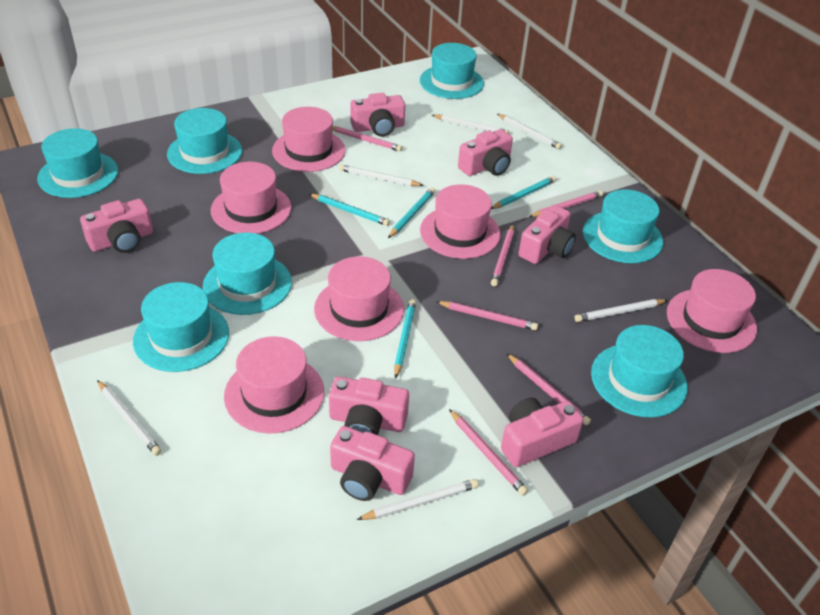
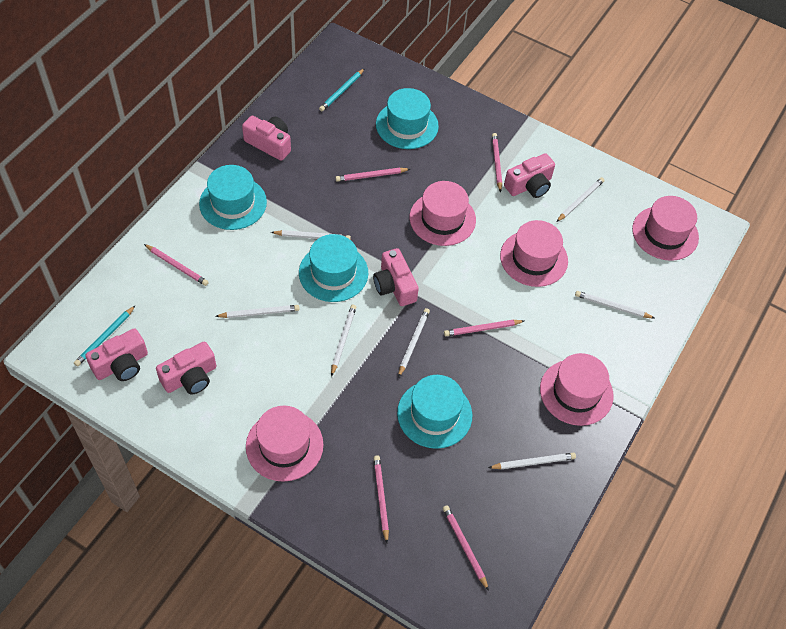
pink camera: 7 -> 5
pink hat: 6 -> 5
turquoise hat: 7 -> 4
turquoise pencil: 4 -> 2
white pencil: 6 -> 7

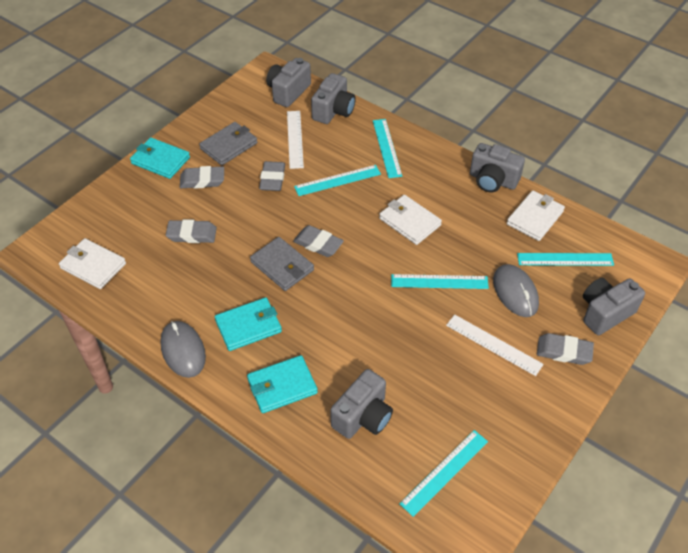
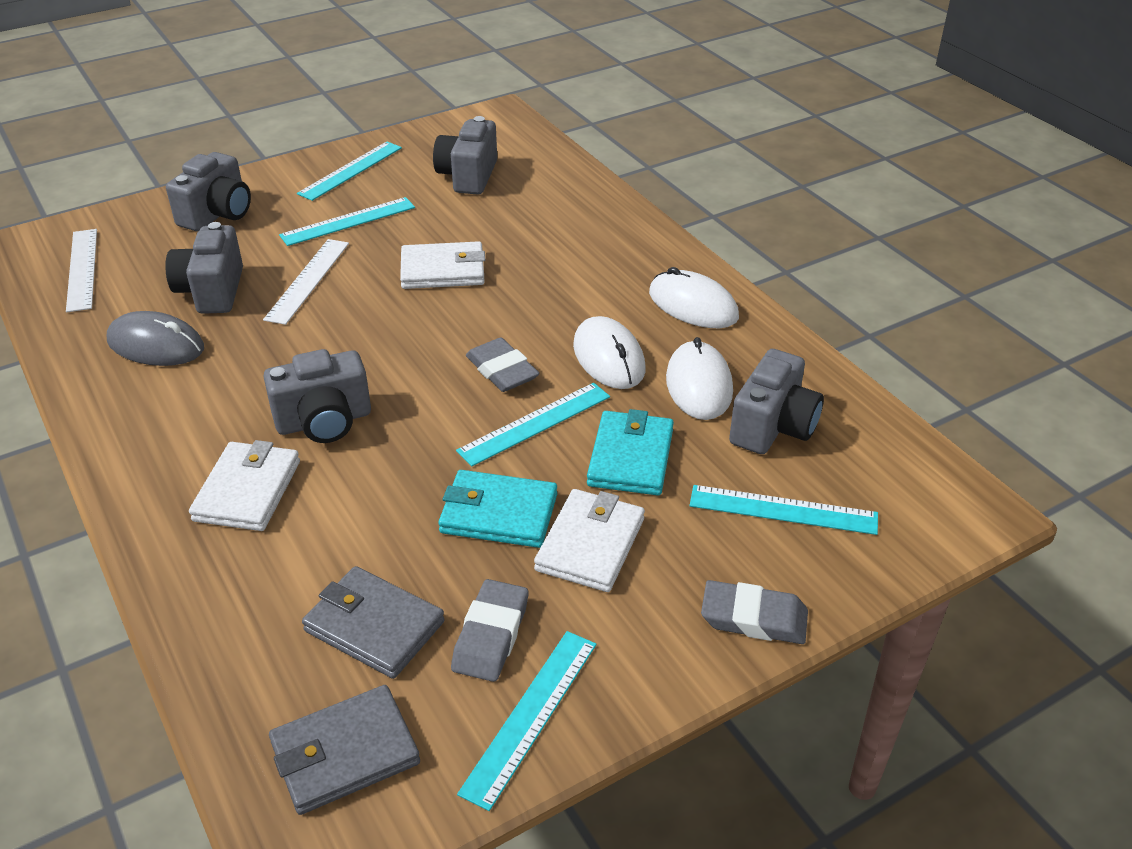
grey eraser: 5 -> 3
grey mouse: 2 -> 1
turquoise wallet: 3 -> 2
white mouse: 0 -> 3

····················

Task directions: Set down the data above word for word, leaving every picture out.

Solution to the exercise:
pink camera: 7 -> 5
pink hat: 6 -> 5
turquoise hat: 7 -> 4
turquoise pencil: 4 -> 2
white pencil: 6 -> 7

grey eraser: 5 -> 3
grey mouse: 2 -> 1
turquoise wallet: 3 -> 2
white mouse: 0 -> 3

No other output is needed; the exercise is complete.